Records shown —

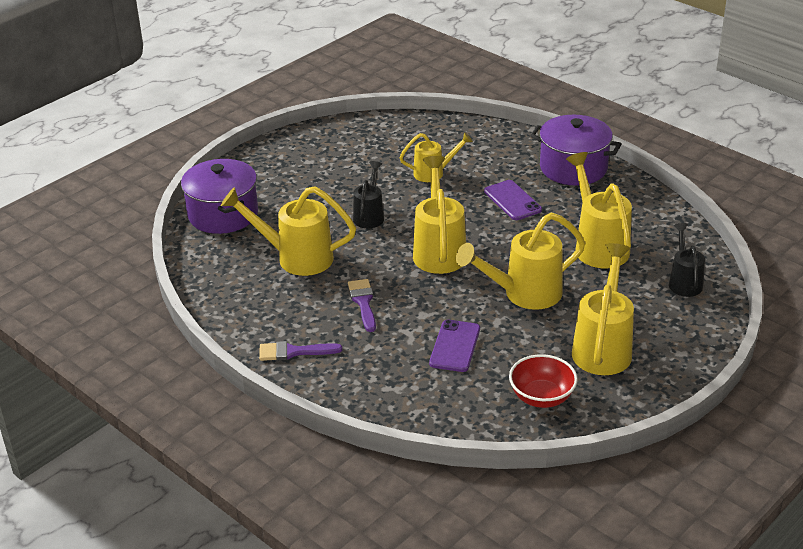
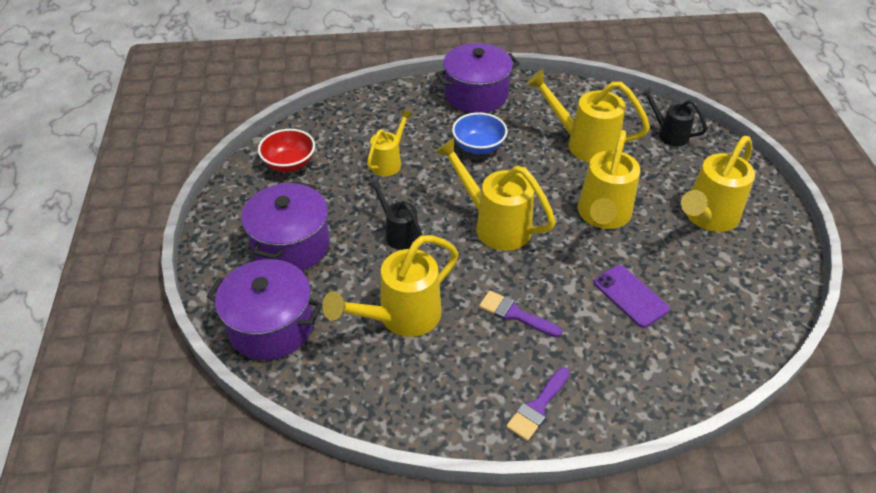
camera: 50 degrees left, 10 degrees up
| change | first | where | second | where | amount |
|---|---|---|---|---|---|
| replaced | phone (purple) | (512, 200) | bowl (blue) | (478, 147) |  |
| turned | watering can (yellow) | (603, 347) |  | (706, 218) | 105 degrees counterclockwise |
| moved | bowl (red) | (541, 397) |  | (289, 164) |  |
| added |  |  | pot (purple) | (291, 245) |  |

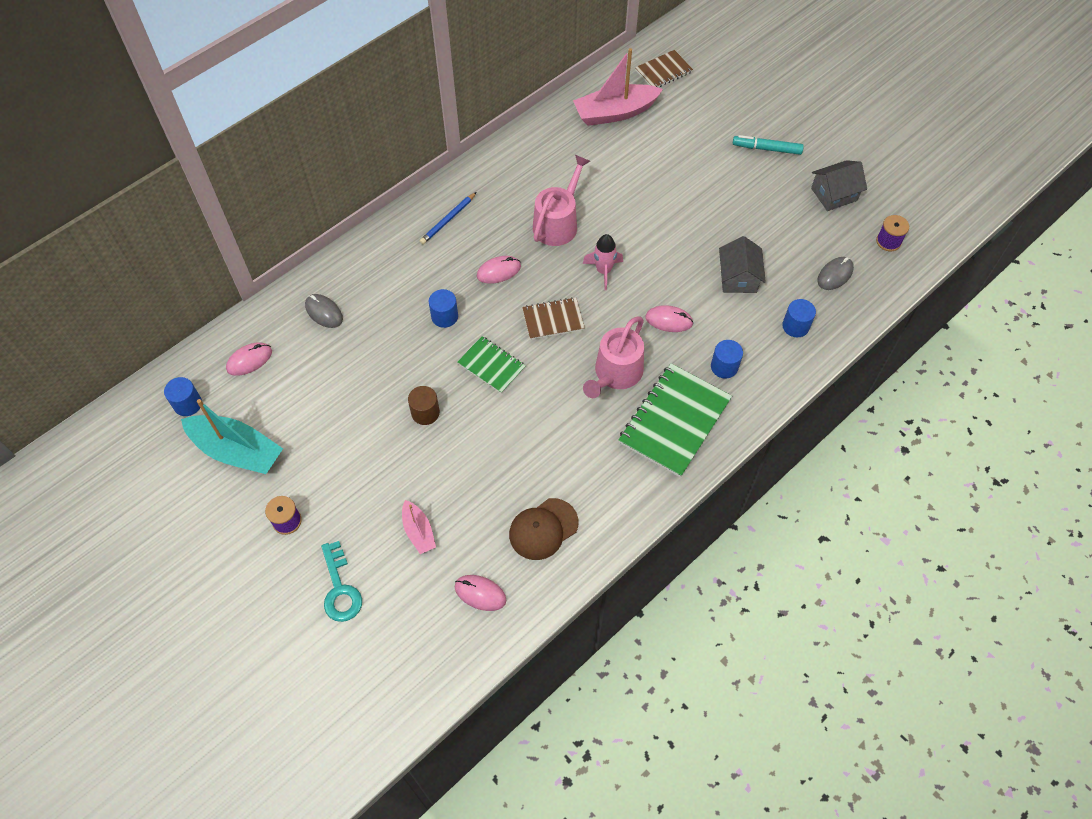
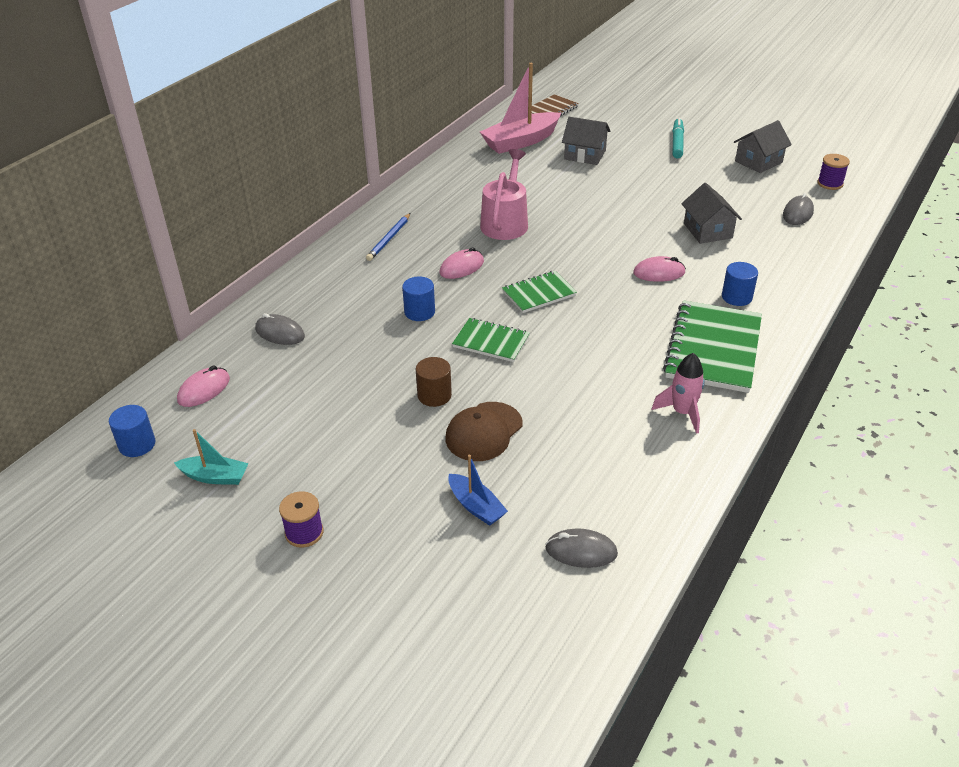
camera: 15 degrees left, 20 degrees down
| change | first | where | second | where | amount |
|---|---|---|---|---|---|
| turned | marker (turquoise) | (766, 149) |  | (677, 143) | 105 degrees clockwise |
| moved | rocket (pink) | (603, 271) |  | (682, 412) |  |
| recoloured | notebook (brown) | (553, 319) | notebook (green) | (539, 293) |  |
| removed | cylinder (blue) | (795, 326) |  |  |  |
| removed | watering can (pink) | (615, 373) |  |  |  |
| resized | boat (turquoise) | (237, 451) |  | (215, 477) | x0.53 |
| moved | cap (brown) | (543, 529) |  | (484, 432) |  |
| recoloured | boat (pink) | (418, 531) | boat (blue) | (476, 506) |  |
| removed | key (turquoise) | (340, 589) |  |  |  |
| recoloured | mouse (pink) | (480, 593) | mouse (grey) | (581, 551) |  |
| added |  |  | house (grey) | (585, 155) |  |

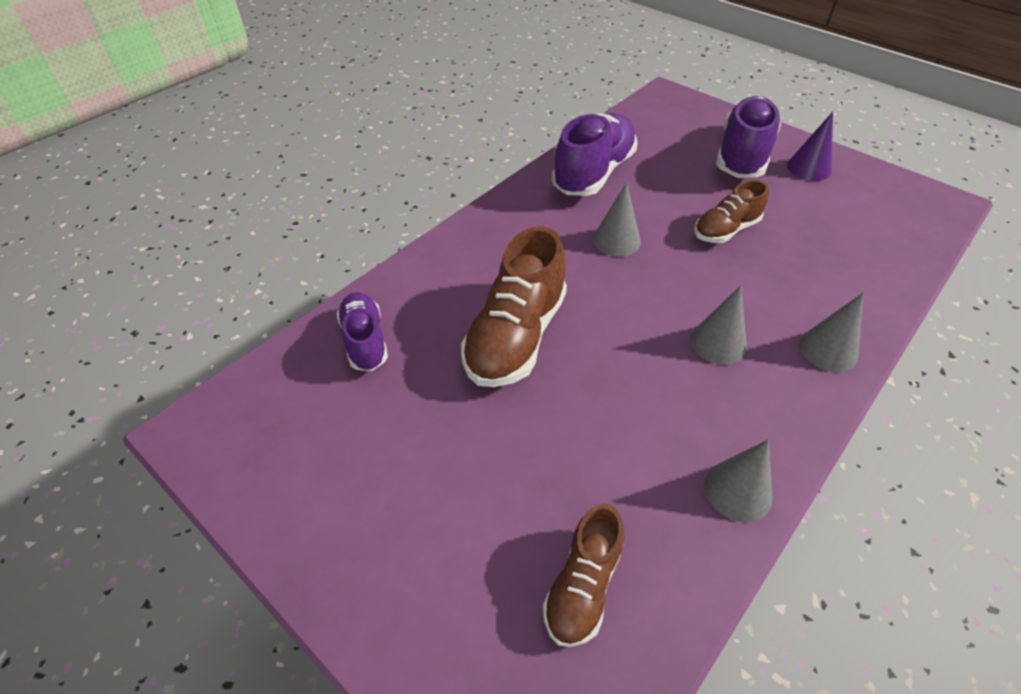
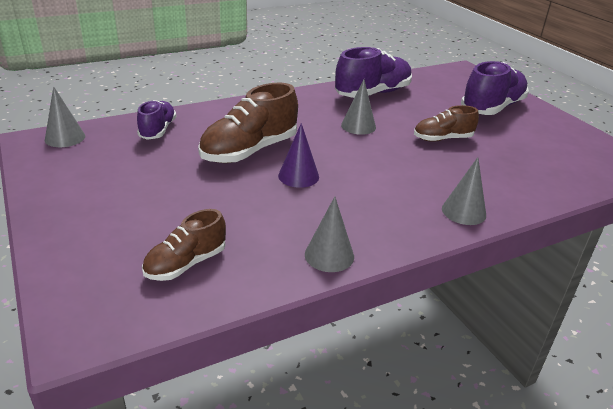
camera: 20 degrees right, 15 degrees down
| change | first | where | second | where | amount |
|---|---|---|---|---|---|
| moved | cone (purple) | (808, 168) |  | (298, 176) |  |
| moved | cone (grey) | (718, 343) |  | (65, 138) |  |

Problem requirements — Repeat the records above exactly, from the first line through the line containing "pot (purple) |", and leave out the pictures.

Task result —
camera: 50 degrees left, 10 degrees up
| change | first | where | second | where | amount |
|---|---|---|---|---|---|
| replaced | phone (purple) | (512, 200) | bowl (blue) | (478, 147) |  |
| turned | watering can (yellow) | (603, 347) |  | (706, 218) | 105 degrees counterclockwise |
| moved | bowl (red) | (541, 397) |  | (289, 164) |  |
| added |  |  | pot (purple) | (291, 245) |  |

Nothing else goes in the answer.